■ WORK INSTRUCTIONS:
Retype exactly what runs from the first line of the data to the line with "R15: 12k (DGND, VB) -> 3.3k (DGND, VB)", keeping both of those lines and skipping pictures.

*** DATA RECORDS ***

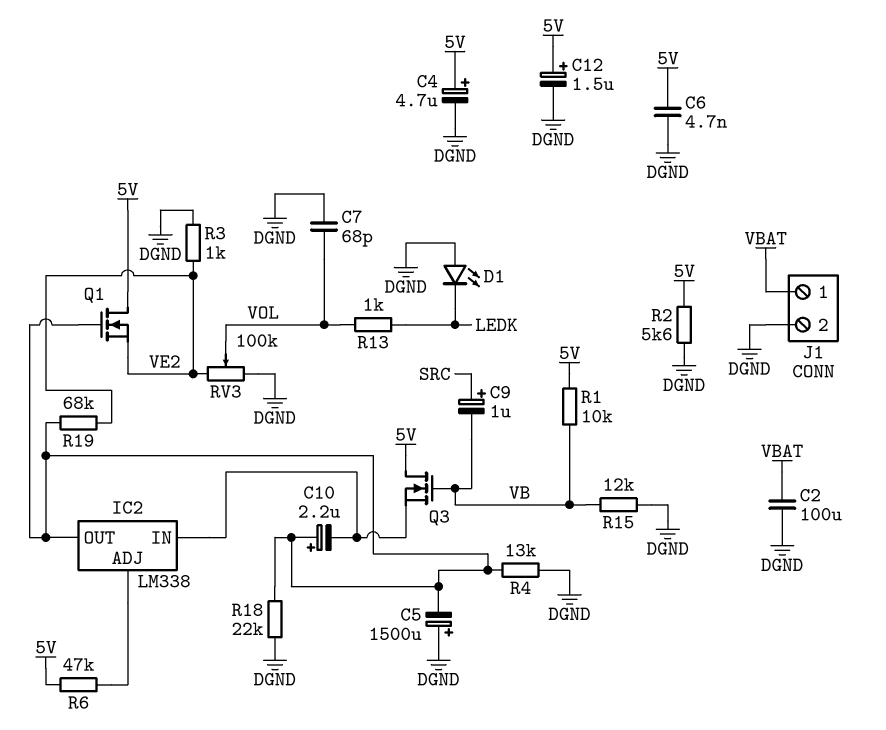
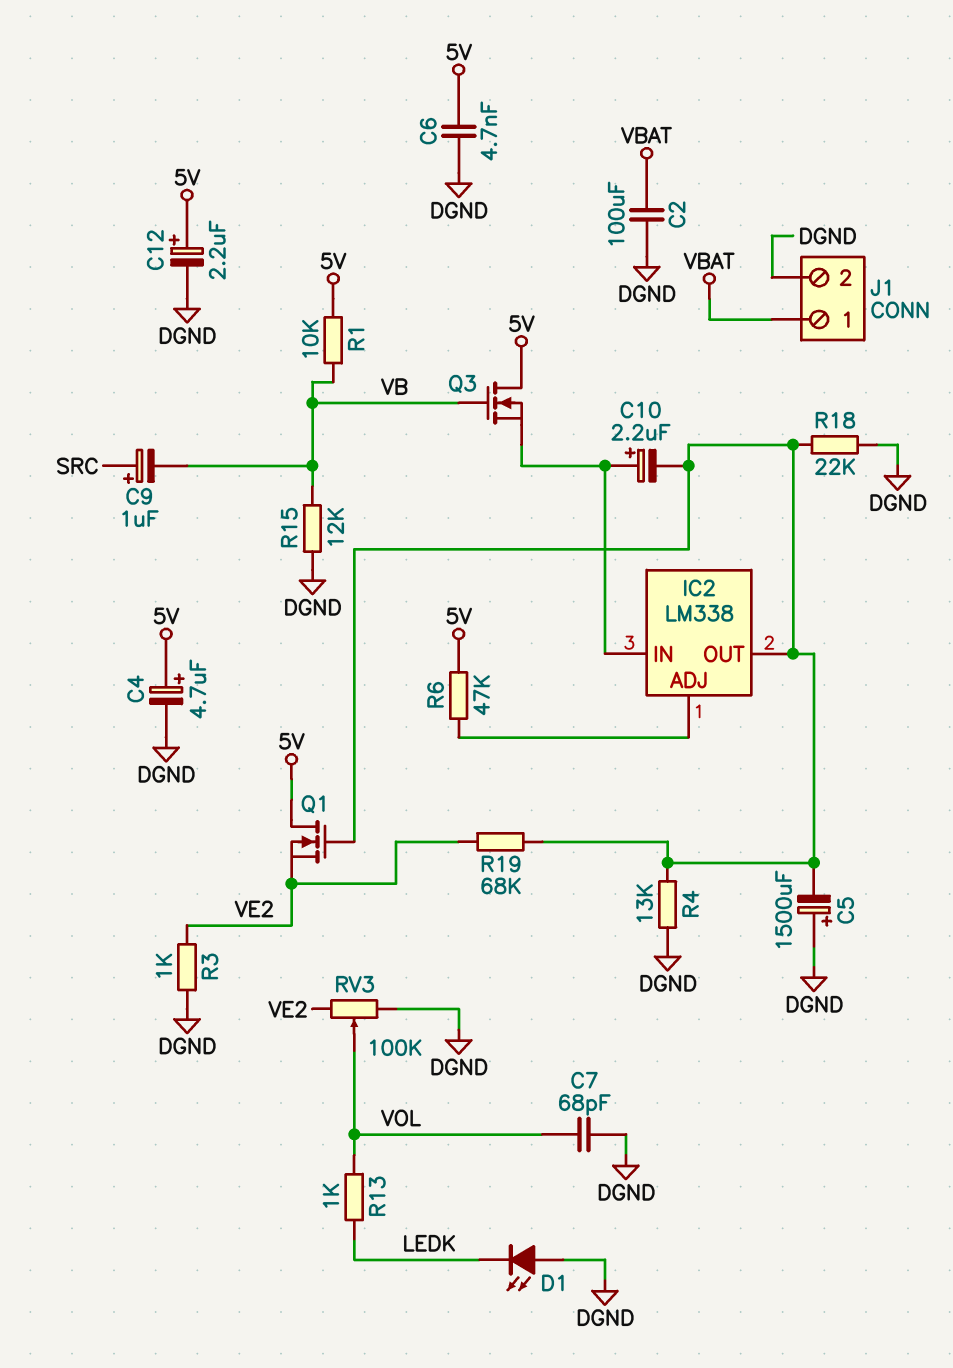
C10: 2.2uF (plus IC2/OUT, minus IC2/IN) -> 2.2uF (plus IC2/IN, minus IC2/OUT)
C12: 1.5uF (plus 5V, minus DGND) -> 2.2uF (plus 5V, minus DGND)
R2: 5.6k (5V, DGND) -> none

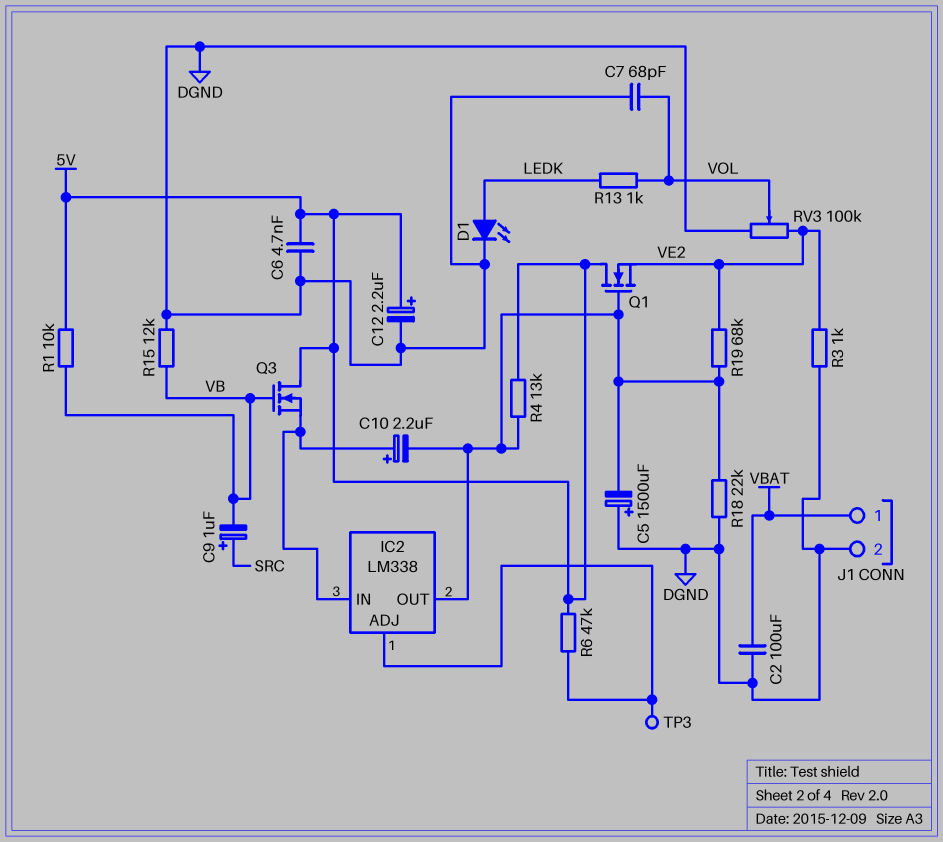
C4: 4.7uF (plus 5V, minus DGND) -> none
D1: LED (A DGND, K LEDK) -> LED (A LEDK, K DGND)
R4: 13k (DGND, IC2/OUT) -> 13k (5V, IC2/OUT)
TP3: none -> test point (IC2/ADJ)

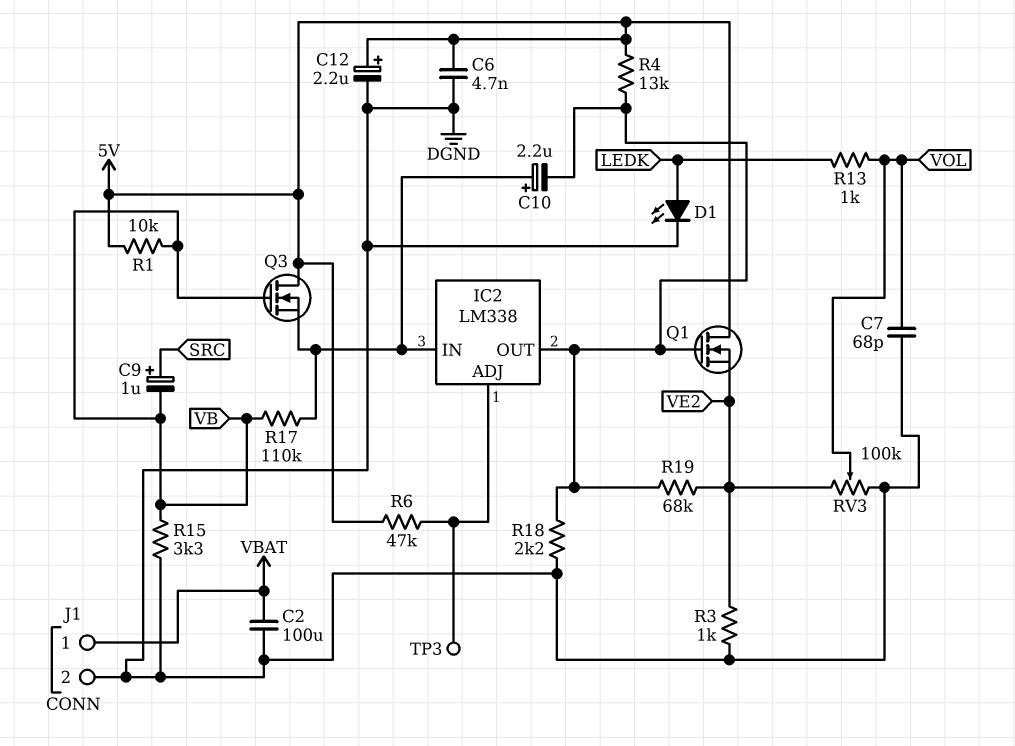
C5: 1500uF (plus DGND, minus IC2/OUT) -> none
R15: 12k (DGND, VB) -> 3.3k (DGND, VB)
R17: none -> 110k (IC2/IN, VB)
R18: 22k (DGND, IC2/OUT) -> 2.2k (DGND, IC2/OUT)

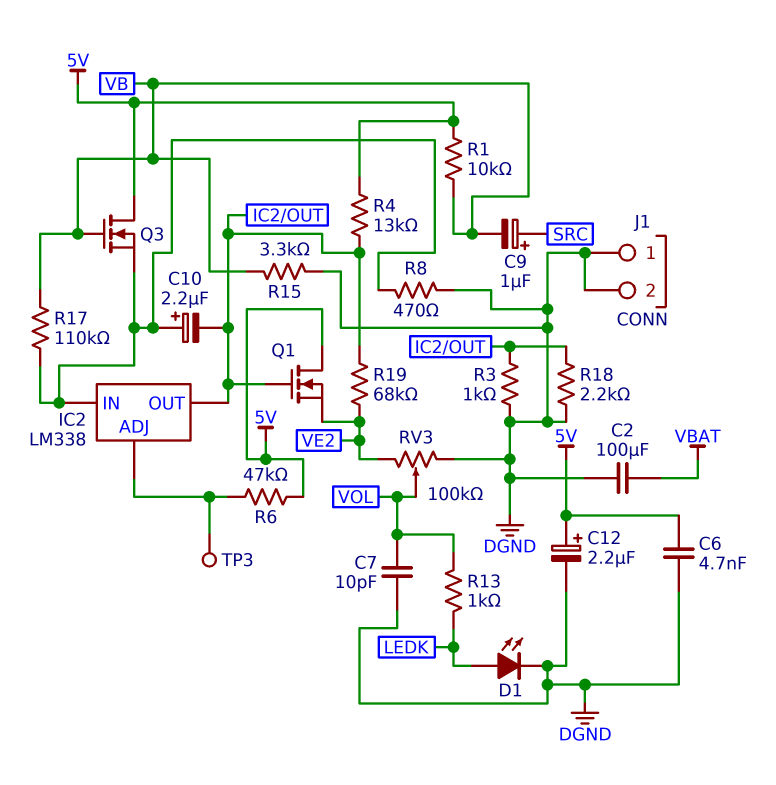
C7: 68pF (DGND, VOL) -> 10pF (DGND, VOL)
J1 pin 1: VBAT -> DGND
R3: 1k (DGND, VE2) -> 1k (DGND, IC2/OUT)
R8: none -> 470 (DGND, IC2/IN)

***

■ ANSWER FOR THE TASK:
C10: 2.2uF (plus IC2/OUT, minus IC2/IN) -> 2.2uF (plus IC2/IN, minus IC2/OUT)
C12: 1.5uF (plus 5V, minus DGND) -> 2.2uF (plus 5V, minus DGND)
R2: 5.6k (5V, DGND) -> none

C4: 4.7uF (plus 5V, minus DGND) -> none
D1: LED (A DGND, K LEDK) -> LED (A LEDK, K DGND)
R4: 13k (DGND, IC2/OUT) -> 13k (5V, IC2/OUT)
TP3: none -> test point (IC2/ADJ)

C5: 1500uF (plus DGND, minus IC2/OUT) -> none
R15: 12k (DGND, VB) -> 3.3k (DGND, VB)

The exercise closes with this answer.